Image comparison data =>
· · ·

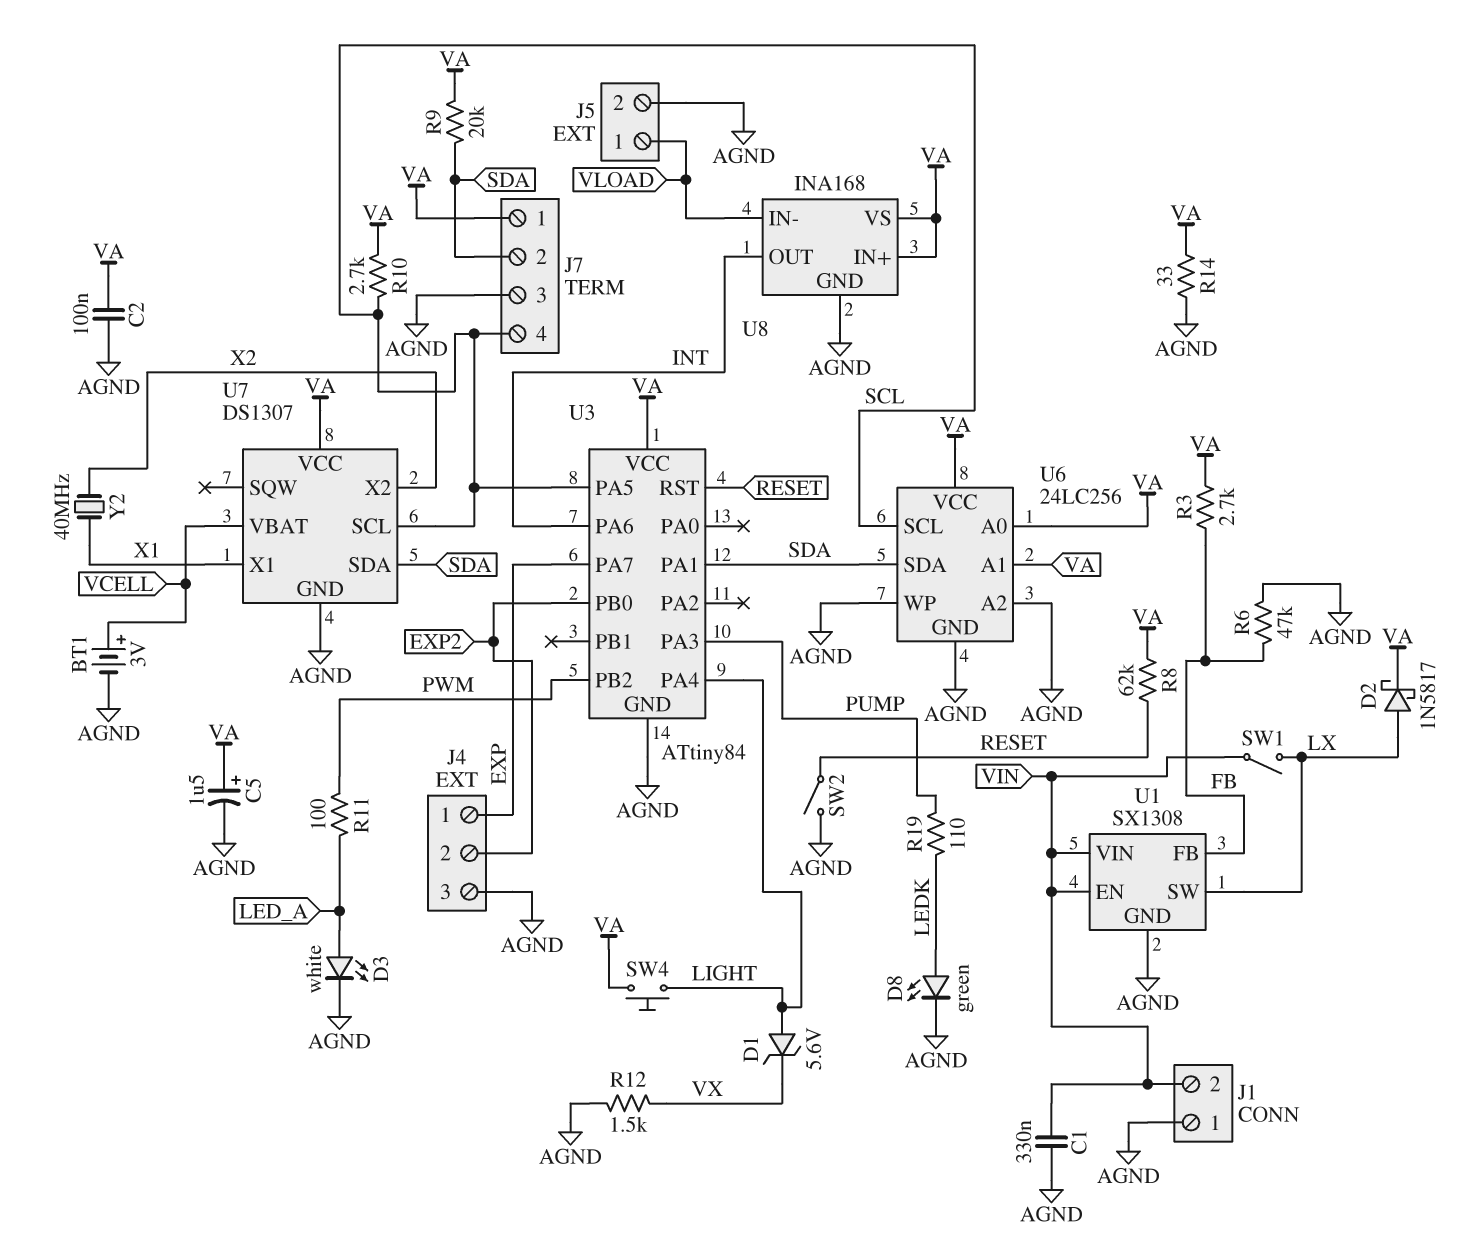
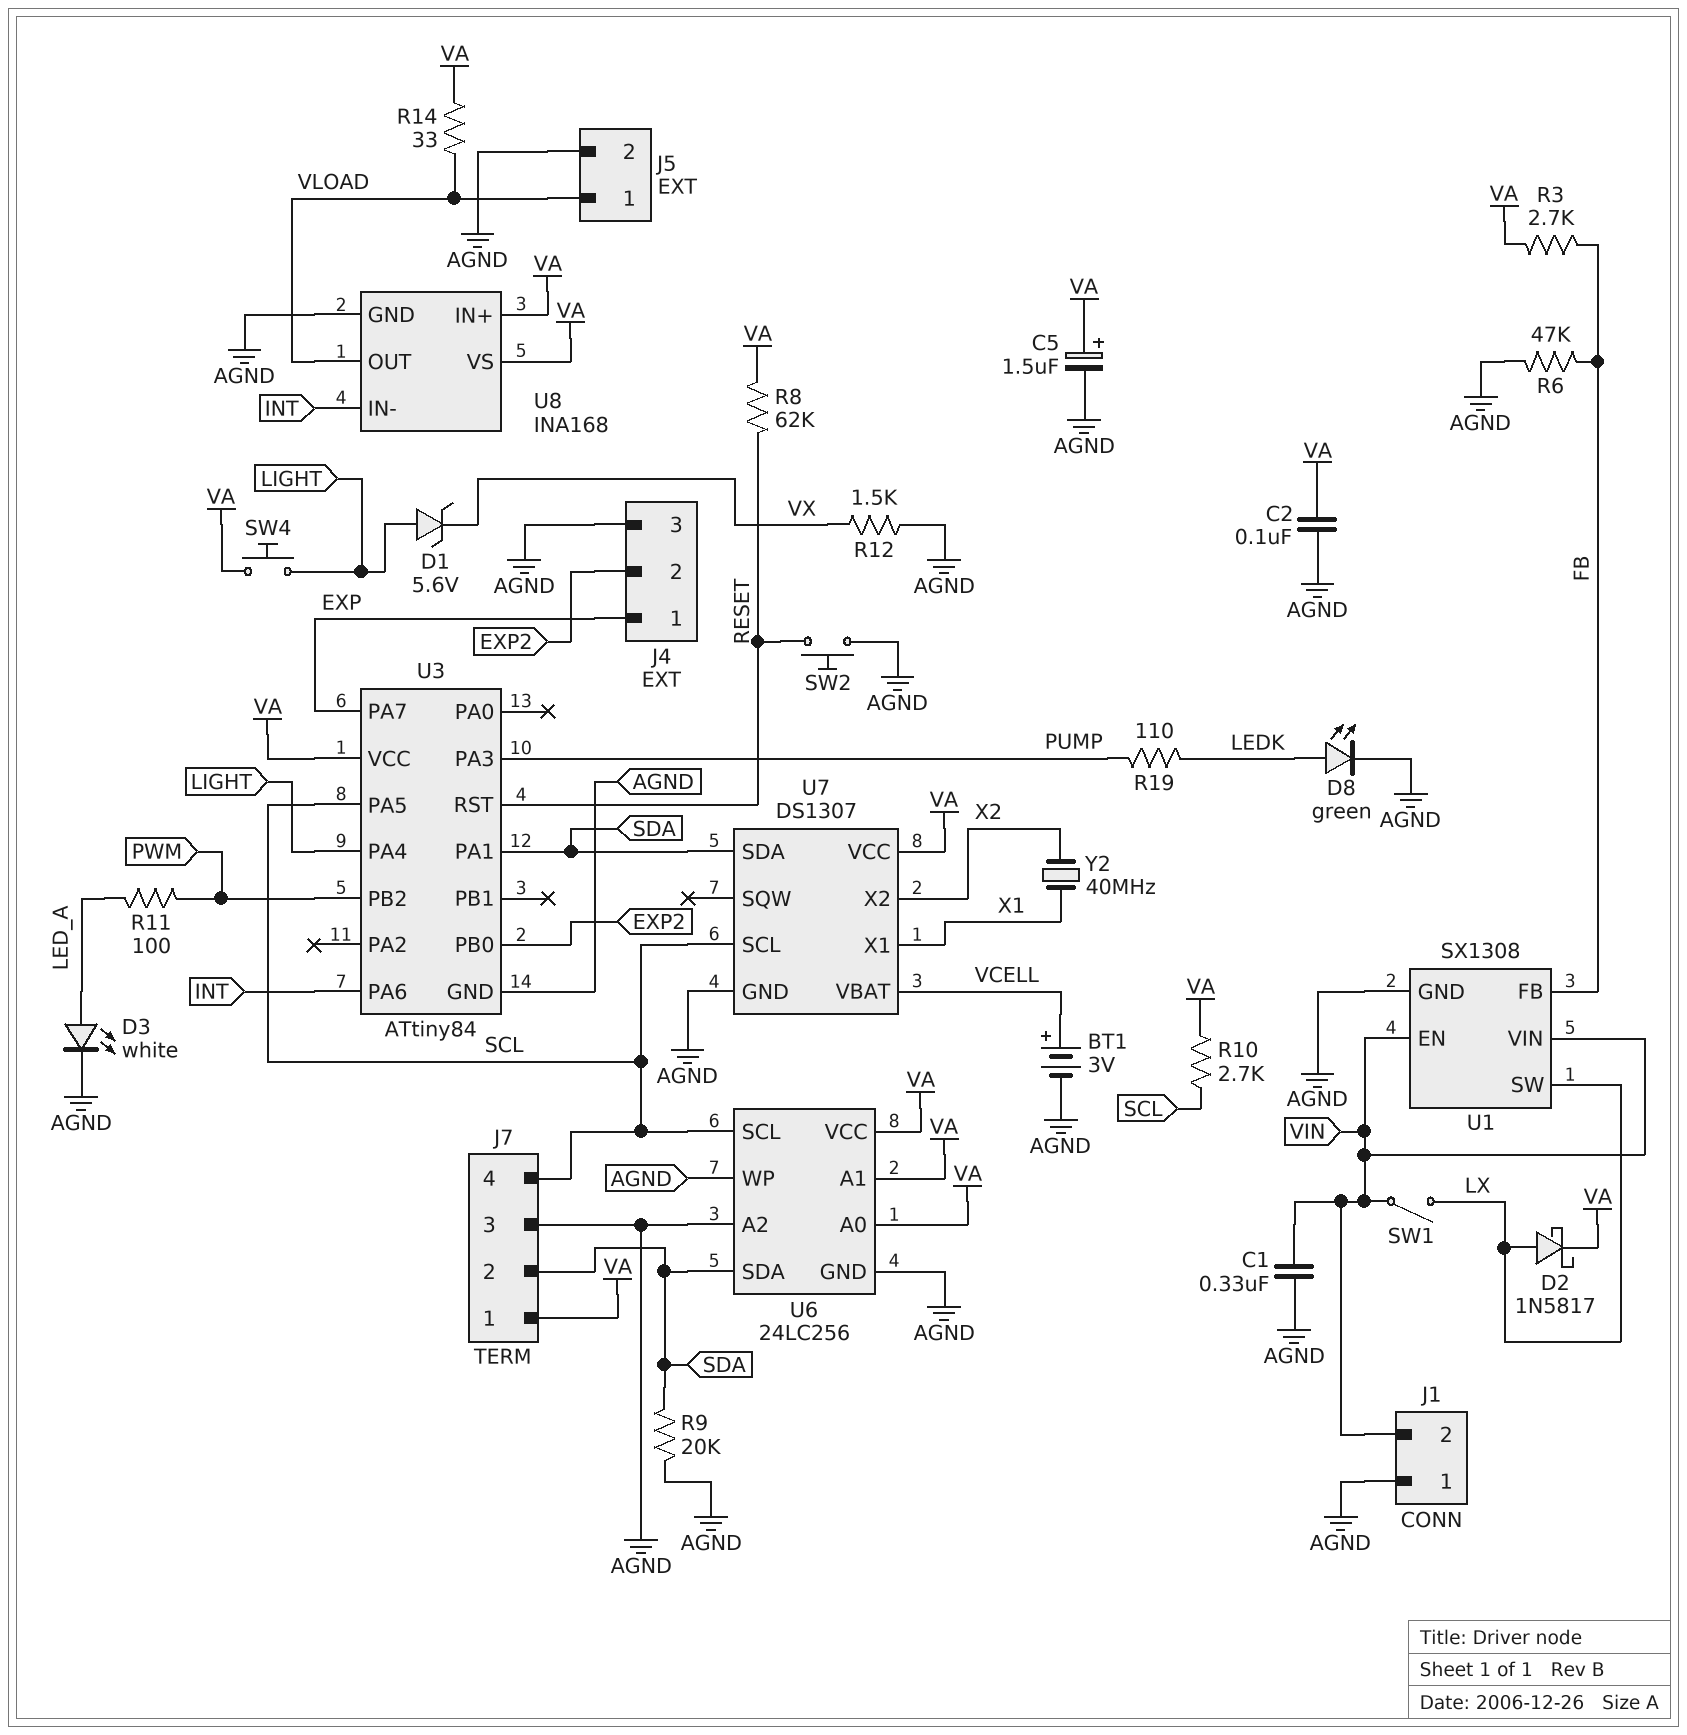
R9: 20k (SDA, VA) -> 20k (AGND, SDA)
R14: 33 (AGND, VA) -> 33 (VA, VLOAD)
SW2: switch (AGND, RESET) -> button (AGND, RESET)
U8 pin IN-: VLOAD -> INT
U8 pin OUT: INT -> VLOAD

· · ·

Task goal => After locating the line with "SW2: switch (AGND, RESET)", output that line and every later one exactly, through the end of the entries above.

Answer for the task =>
SW2: switch (AGND, RESET) -> button (AGND, RESET)
U8 pin IN-: VLOAD -> INT
U8 pin OUT: INT -> VLOAD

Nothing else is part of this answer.